# [What is needed]
Your answer must be the lines of the material below, exactly as written, from its first line through the line with "black slope H6:I8", and no pictures.
════════
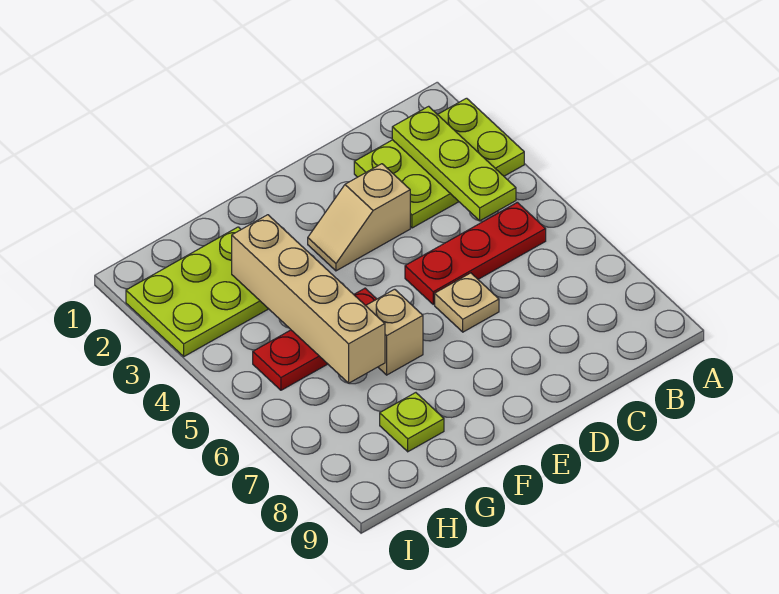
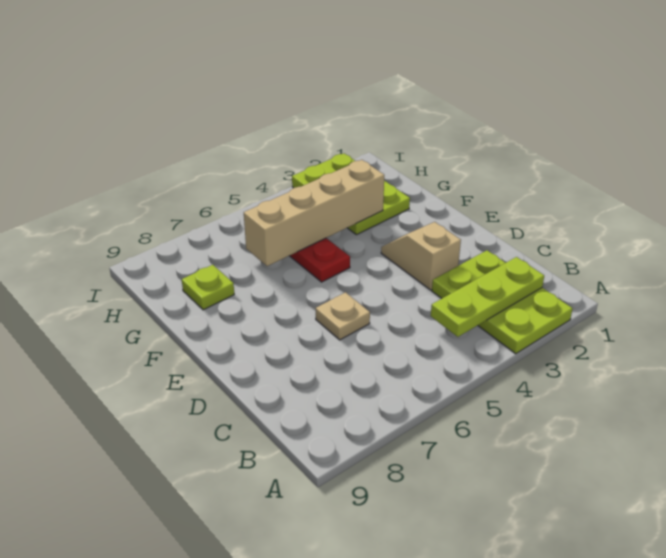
red plate B5:D5 level 1 -> none
tan brick F6 level 1 -> none

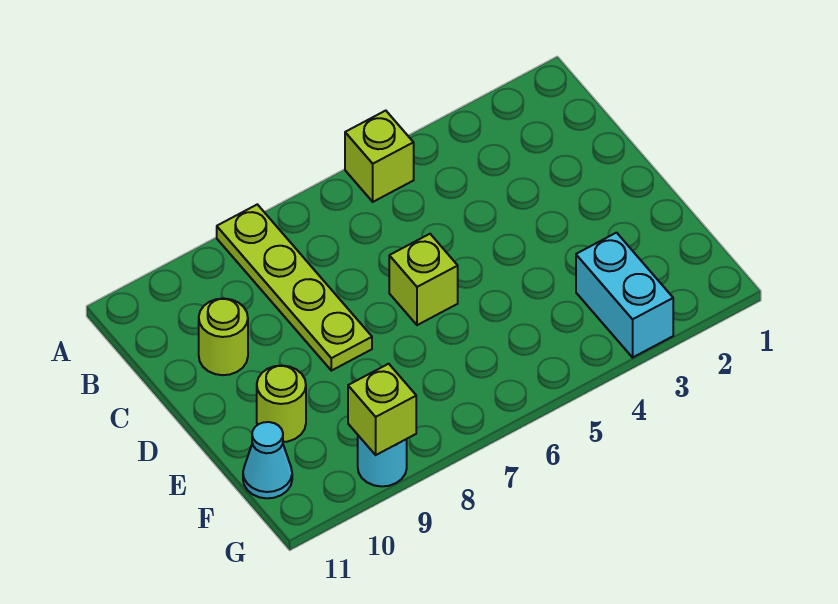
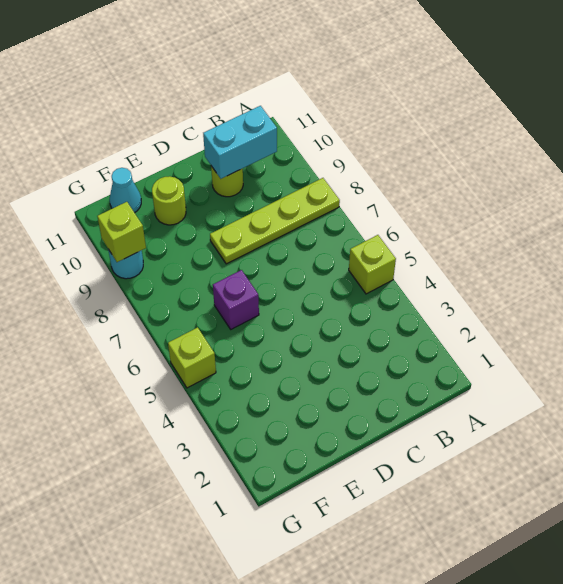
lime brick D6 level 1 -> lime brick G5 level 1
none -> purple brick E6 level 1
cyan brick F3:G3 level 1 -> cyan brick B10:C10 level 2

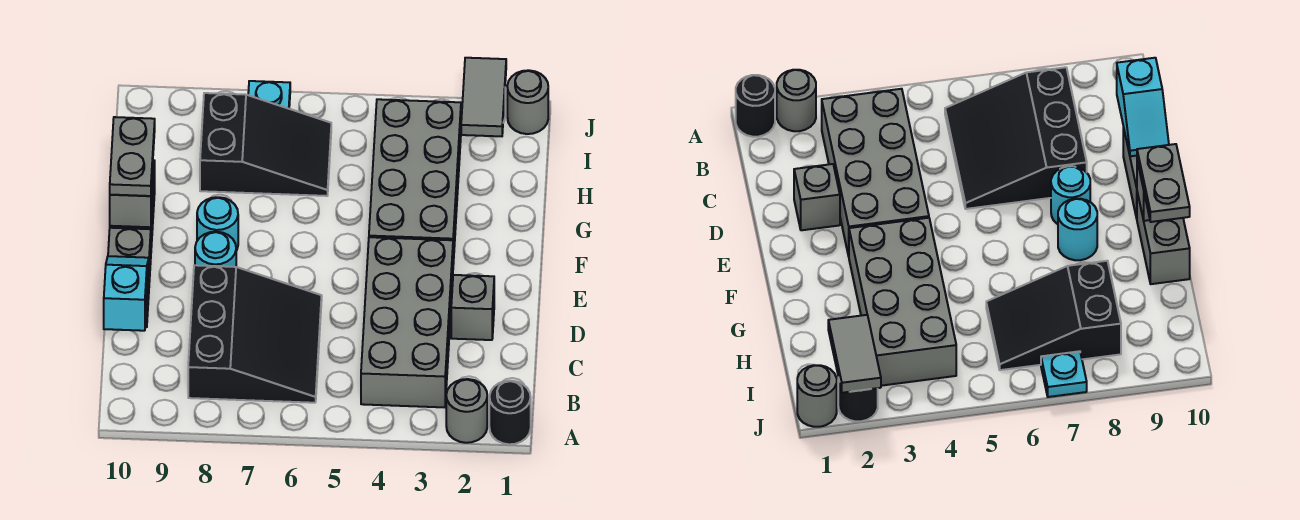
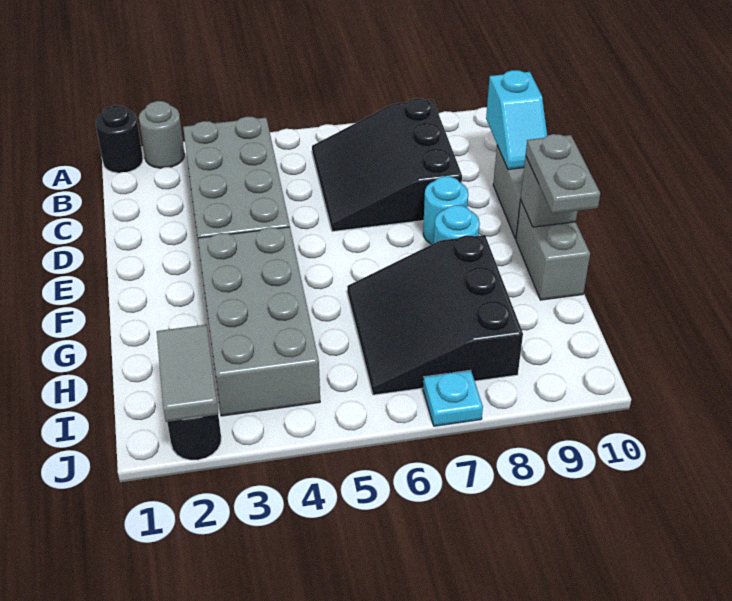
grey brick D2 level 1 -> none
black slope H6:I8 level 1 top 8 -> black slope G6:I8 level 1 top 8
grey round brick J1 level 1 -> none

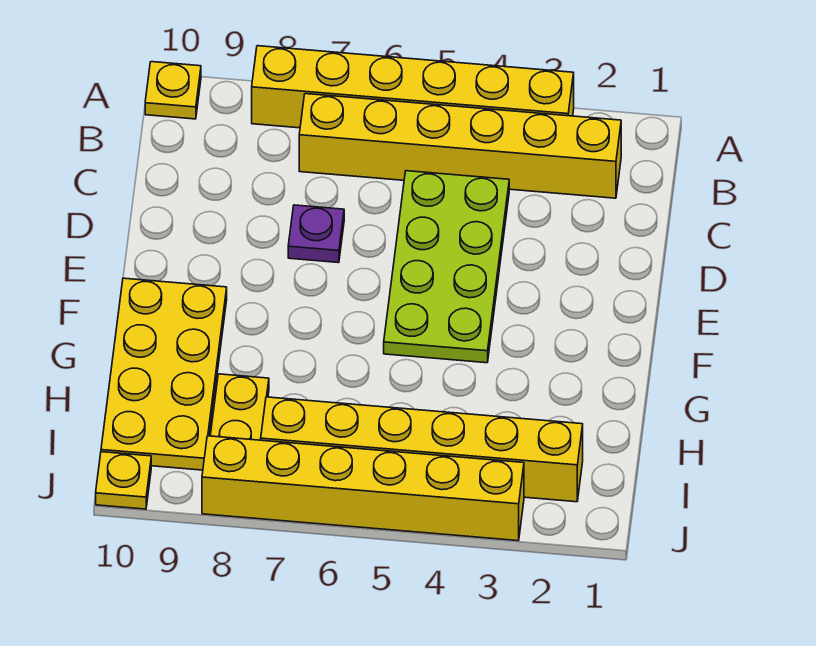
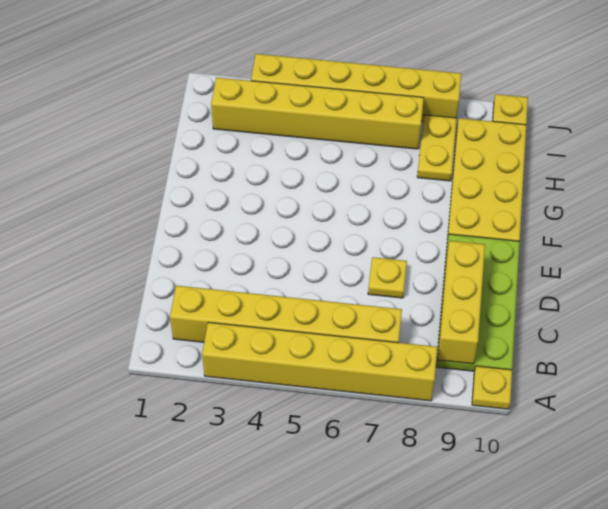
none -> yellow brick B9:D9 level 2
lime plate C4:F5 level 1 -> lime plate B9:E10 level 1
purple plate D7 level 1 -> yellow plate D7 level 1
════════
# [Answer to the exercise]
red plate B5:D5 level 1 -> none
tan brick F6 level 1 -> none

lime brick D6 level 1 -> lime brick G5 level 1
none -> purple brick E6 level 1
cyan brick F3:G3 level 1 -> cyan brick B10:C10 level 2

grey brick D2 level 1 -> none
black slope H6:I8 level 1 top 8 -> black slope G6:I8 level 1 top 8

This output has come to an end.